Task to carry out ->
Starting with the line that contains "pos2: top right", repeat exactly every line through the last one in the records below, and leave out the pictures.

Material supplied ->

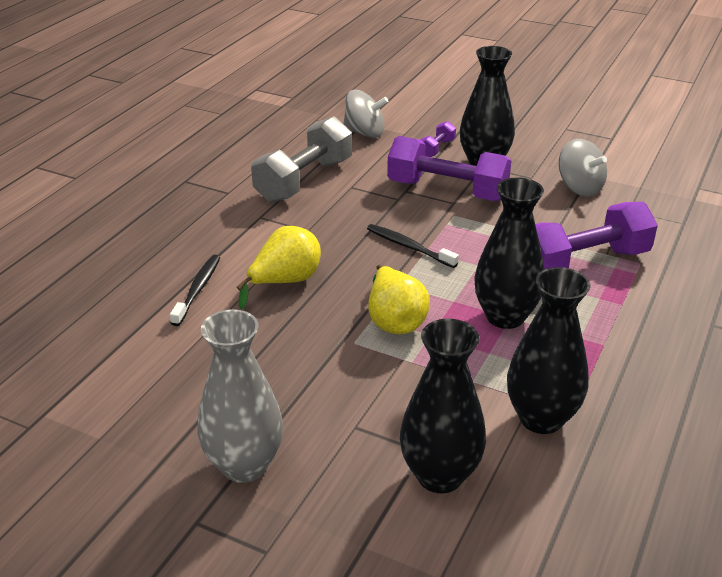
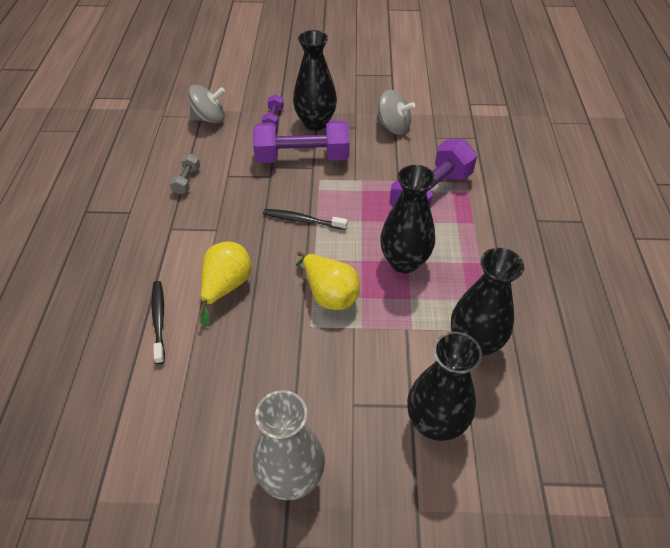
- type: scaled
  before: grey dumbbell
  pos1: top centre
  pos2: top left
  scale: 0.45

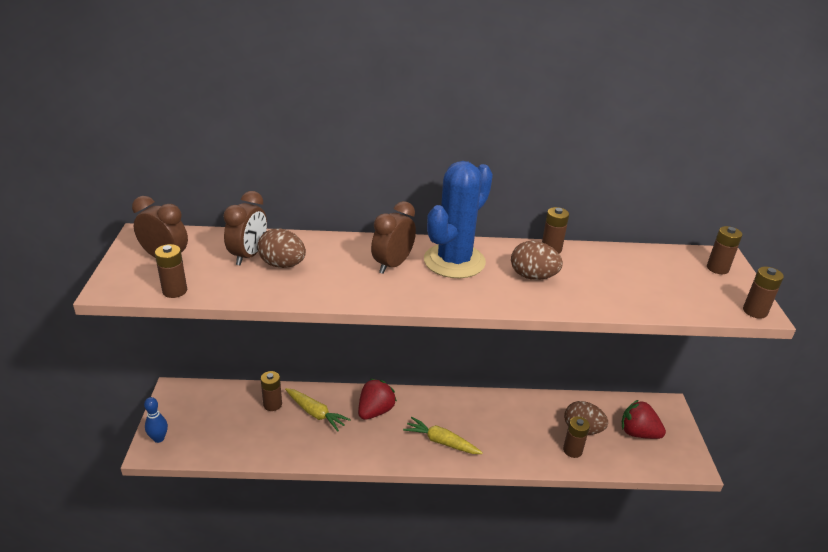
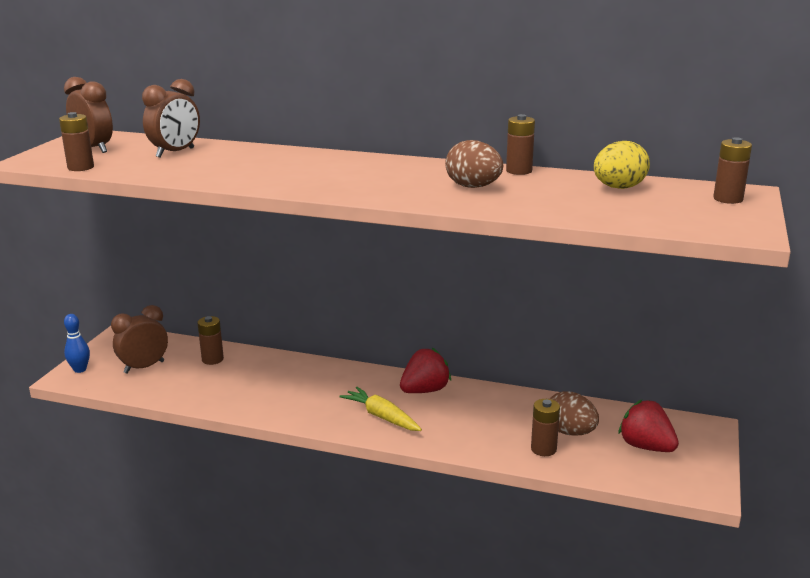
- type: gone
  before: brown egg (no. 1 from left)
  pos1: centre
- type: gone
  before: yellow carrot (no. 1 from left)
  pos1: bottom centre
- type: gone
  before: blue cactus
  pos1: centre
- type: gone
  before: brown battery (no. 6 from left)
  pos1: middle right
- type: new
  after: yellow egg
  pos2: top right
- type: shifted
  before: red strawberry (no. 1 from left)
  pos1: bottom centre
  pos2: centre
- type: shifted
  before: brown clock (no. 3 from left in the first image)
  after: brown clock (no. 2 from left)
  pos1: centre
  pos2: middle left

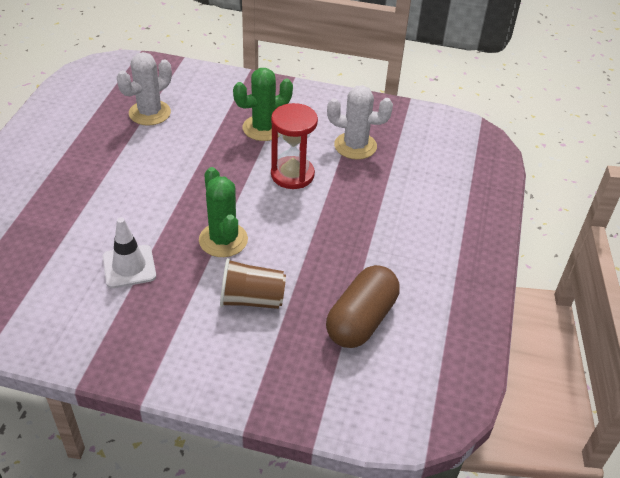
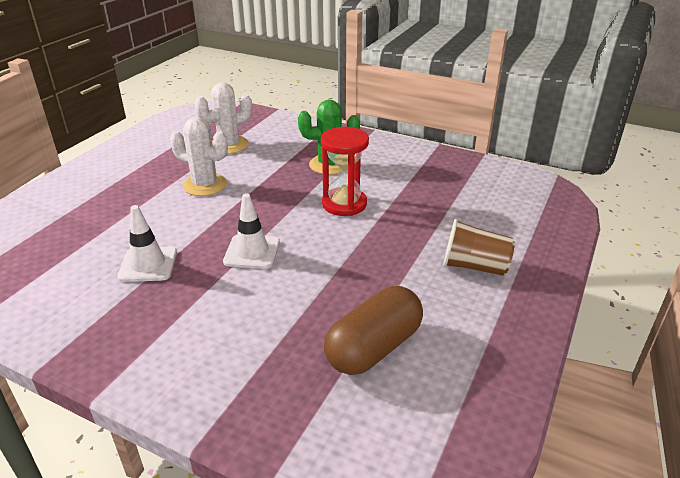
- type: shifted
  before: brown cup
  pos1: centre
  pos2: middle right
- type: shifted
  before: white cactus (no. 2 from left in the first image)
  after: white cactus (no. 1 from left)
  pos1: top centre
  pos2: top left
- type: swapped
  before: green cactus (no. 1 from left)
  after: white traffic cone (no. 2 from left)
  pos1: centre
  pos2: centre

Answer for this exercise ->
  pos2: top right
- type: shifted
  before: red strawberry (no. 1 from left)
  pos1: bottom centre
  pos2: centre
- type: shifted
  before: brown clock (no. 3 from left in the first image)
  after: brown clock (no. 2 from left)
  pos1: centre
  pos2: middle left

- type: shifted
  before: brown cup
  pos1: centre
  pos2: middle right
- type: shifted
  before: white cactus (no. 2 from left in the first image)
  after: white cactus (no. 1 from left)
  pos1: top centre
  pos2: top left
- type: swapped
  before: green cactus (no. 1 from left)
  after: white traffic cone (no. 2 from left)
  pos1: centre
  pos2: centre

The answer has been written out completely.